● Input material:

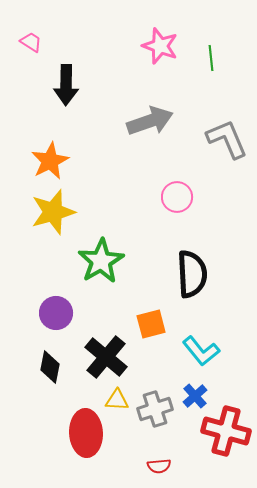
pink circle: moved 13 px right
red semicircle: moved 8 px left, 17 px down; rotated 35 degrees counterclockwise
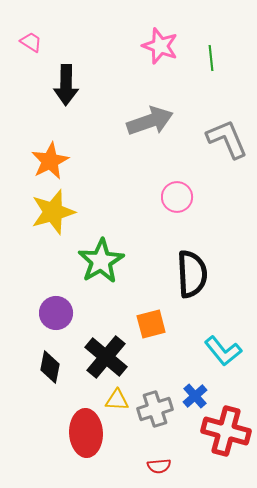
cyan L-shape: moved 22 px right
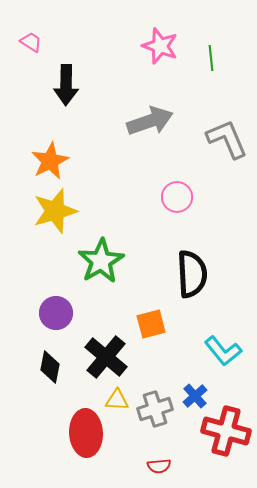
yellow star: moved 2 px right, 1 px up
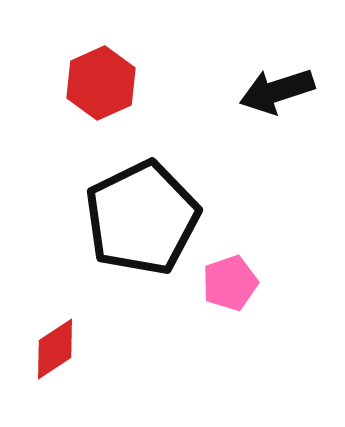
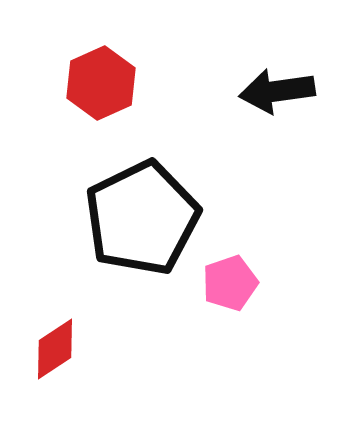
black arrow: rotated 10 degrees clockwise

● The problem: Return every text line from all of the entries above verbatim, omitting the pictures.

● Written reply:
pink circle: moved 13 px right
red semicircle: moved 8 px left, 17 px down; rotated 35 degrees counterclockwise
cyan L-shape: moved 22 px right
yellow star: moved 2 px right, 1 px up
black arrow: rotated 10 degrees clockwise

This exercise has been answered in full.